### Data for this task
■ ■ ■ ■ ■ ■ ■
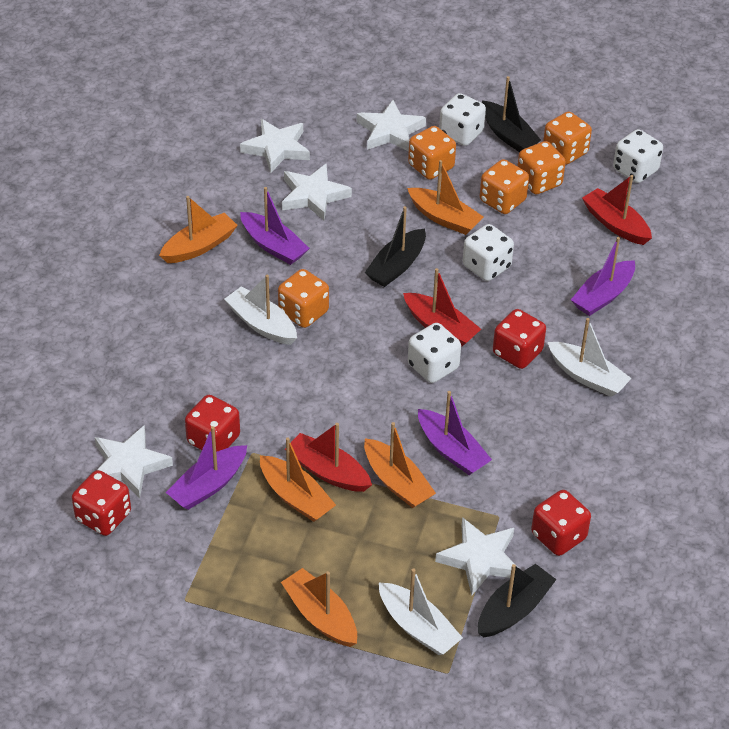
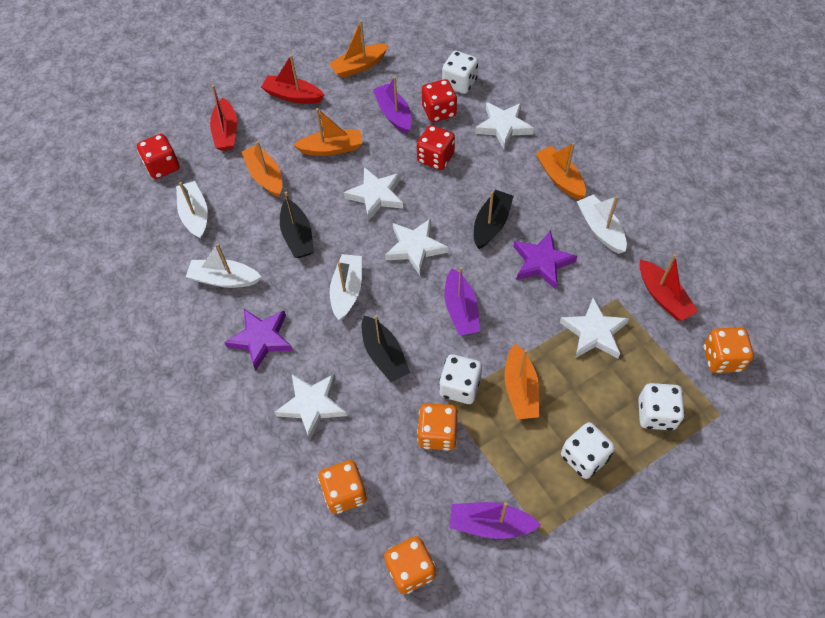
orange dice: [278,269,329,328] [408,126,456,180] [480,159,529,214] [517,141,566,194] [543,112,592,165] = 5 -> [318,460,367,514] [384,536,436,594] [417,403,459,451] [704,327,754,373] = 4
purple boat: [166,426,247,510] [240,187,310,265] [418,391,492,475] [571,237,635,316] = 4 -> [373,76,412,134] [444,267,480,336] [450,502,541,539] = 3
purple star: none = 0 -> [224,309,293,371] [514,231,577,290] = 2
red dice: [72,470,131,536] [185,395,240,452] [493,309,546,369] [531,490,591,556] = 4 -> [137,134,180,179] [417,125,455,170] [422,79,457,122] = 3
white boat: [224,275,297,345] [379,568,463,655] [548,318,632,397] = 3 -> [176,181,208,240] [186,244,262,288] [330,254,362,320] [577,194,627,254] = 4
■ ■ ■ ■ ■ ■ ■
### Task objective
No images belong in the copy. Transcribe every record exactly.

### Solution below
orange dice: [278,269,329,328] [408,126,456,180] [480,159,529,214] [517,141,566,194] [543,112,592,165] = 5 -> [318,460,367,514] [384,536,436,594] [417,403,459,451] [704,327,754,373] = 4
purple boat: [166,426,247,510] [240,187,310,265] [418,391,492,475] [571,237,635,316] = 4 -> [373,76,412,134] [444,267,480,336] [450,502,541,539] = 3
purple star: none = 0 -> [224,309,293,371] [514,231,577,290] = 2
red dice: [72,470,131,536] [185,395,240,452] [493,309,546,369] [531,490,591,556] = 4 -> [137,134,180,179] [417,125,455,170] [422,79,457,122] = 3
white boat: [224,275,297,345] [379,568,463,655] [548,318,632,397] = 3 -> [176,181,208,240] [186,244,262,288] [330,254,362,320] [577,194,627,254] = 4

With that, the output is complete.